Stored entries:
+++

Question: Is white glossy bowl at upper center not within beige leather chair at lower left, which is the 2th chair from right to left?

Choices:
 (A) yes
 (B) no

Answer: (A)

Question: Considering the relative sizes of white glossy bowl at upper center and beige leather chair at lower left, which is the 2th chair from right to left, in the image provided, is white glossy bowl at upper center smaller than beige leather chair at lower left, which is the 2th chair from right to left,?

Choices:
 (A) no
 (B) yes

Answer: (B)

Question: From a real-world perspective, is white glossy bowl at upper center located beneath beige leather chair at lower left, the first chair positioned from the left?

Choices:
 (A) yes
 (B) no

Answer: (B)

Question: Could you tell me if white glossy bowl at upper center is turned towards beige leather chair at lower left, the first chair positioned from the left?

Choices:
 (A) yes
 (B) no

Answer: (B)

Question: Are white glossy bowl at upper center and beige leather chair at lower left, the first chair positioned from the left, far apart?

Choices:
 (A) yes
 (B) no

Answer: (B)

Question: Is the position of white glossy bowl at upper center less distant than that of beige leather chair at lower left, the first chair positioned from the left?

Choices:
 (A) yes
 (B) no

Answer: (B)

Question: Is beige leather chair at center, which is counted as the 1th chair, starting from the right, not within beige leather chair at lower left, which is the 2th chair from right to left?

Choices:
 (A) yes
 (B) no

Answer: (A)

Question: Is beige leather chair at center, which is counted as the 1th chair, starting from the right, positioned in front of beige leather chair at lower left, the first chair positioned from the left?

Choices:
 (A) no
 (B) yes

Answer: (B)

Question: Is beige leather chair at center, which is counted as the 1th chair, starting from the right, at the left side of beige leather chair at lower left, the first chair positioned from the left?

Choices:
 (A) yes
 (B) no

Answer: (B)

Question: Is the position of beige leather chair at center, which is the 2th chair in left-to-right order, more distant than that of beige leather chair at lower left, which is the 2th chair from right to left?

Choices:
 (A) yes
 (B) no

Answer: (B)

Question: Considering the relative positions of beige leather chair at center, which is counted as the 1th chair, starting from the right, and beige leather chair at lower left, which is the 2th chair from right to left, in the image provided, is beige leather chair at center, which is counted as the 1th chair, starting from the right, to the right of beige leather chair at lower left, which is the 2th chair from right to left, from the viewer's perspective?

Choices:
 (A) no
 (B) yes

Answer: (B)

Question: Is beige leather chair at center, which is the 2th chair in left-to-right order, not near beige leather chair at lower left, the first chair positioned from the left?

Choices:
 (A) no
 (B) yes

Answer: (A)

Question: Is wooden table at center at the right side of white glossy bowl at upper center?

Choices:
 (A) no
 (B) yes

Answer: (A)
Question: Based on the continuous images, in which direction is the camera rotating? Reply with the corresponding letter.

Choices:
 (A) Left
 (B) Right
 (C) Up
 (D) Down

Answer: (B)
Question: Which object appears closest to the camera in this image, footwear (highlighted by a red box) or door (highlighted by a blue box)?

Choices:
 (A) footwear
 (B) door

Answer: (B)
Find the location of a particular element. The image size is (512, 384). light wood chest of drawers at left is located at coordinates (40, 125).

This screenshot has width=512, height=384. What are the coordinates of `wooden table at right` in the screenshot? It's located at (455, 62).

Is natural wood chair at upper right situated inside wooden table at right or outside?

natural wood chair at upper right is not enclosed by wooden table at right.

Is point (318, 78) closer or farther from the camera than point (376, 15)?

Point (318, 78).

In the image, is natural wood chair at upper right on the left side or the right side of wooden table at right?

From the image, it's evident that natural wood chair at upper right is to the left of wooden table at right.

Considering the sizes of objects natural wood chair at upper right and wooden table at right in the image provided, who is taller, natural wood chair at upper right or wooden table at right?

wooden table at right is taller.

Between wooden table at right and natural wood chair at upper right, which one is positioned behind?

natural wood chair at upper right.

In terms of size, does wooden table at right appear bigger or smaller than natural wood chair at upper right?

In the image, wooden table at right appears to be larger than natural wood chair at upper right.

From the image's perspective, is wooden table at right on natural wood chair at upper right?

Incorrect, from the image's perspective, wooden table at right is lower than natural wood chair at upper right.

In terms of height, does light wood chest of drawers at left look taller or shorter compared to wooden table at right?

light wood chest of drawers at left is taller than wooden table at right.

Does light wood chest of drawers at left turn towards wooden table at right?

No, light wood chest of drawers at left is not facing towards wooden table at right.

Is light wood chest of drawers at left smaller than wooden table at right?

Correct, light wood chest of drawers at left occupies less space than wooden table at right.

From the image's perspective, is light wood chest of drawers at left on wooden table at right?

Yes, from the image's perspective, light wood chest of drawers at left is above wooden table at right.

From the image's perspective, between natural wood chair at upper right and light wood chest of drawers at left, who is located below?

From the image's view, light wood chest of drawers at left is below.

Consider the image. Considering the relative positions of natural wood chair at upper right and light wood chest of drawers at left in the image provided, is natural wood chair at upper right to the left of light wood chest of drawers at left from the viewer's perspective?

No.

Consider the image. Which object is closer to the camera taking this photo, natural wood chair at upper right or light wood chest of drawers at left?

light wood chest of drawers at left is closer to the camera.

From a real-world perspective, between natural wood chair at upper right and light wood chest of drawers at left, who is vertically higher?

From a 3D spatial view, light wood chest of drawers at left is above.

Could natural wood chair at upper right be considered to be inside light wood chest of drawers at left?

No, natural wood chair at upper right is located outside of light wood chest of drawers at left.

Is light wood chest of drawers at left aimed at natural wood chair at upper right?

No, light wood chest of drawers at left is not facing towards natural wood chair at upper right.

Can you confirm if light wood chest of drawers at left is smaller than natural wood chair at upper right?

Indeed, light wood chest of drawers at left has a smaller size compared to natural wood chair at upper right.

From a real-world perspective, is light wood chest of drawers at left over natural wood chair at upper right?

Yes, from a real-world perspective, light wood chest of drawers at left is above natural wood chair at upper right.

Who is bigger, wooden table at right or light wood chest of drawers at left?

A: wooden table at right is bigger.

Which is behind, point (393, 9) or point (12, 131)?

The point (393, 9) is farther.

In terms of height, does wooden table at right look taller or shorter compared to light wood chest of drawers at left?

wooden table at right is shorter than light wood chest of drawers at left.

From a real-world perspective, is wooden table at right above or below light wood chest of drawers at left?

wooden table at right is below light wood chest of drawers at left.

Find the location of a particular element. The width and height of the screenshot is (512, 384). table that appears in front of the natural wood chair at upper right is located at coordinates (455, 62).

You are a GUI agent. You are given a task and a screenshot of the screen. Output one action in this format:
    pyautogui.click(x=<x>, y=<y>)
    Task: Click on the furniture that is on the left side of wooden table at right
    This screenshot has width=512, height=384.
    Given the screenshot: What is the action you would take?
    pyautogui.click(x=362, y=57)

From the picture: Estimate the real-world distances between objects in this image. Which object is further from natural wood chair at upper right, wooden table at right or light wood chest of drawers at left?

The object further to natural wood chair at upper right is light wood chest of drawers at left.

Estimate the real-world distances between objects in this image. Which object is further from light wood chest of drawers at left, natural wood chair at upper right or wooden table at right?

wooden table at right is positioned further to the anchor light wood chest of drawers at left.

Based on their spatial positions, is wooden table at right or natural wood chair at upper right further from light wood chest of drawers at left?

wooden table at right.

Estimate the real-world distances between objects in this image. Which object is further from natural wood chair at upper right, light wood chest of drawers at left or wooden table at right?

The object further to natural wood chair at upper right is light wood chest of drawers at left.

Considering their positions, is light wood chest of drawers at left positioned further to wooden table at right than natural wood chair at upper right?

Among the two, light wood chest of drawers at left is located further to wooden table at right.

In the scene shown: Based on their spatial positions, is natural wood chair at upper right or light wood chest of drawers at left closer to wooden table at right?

+++

[Work required] Which lines of the material contain the word "taller"? Copy each of them out in full.

[Complete answer]
Considering the sizes of objects natural wood chair at upper right and wooden table at right in the image provided, who is taller, natural wood chair at upper right or wooden table at right?
wooden table at right is taller.
In terms of height, does light wood chest of drawers at left look taller or shorter compared to wooden table at right?
light wood chest of drawers at left is taller than wooden table at right.
In terms of height, does wooden table at right look taller or shorter compared to light wood chest of drawers at left?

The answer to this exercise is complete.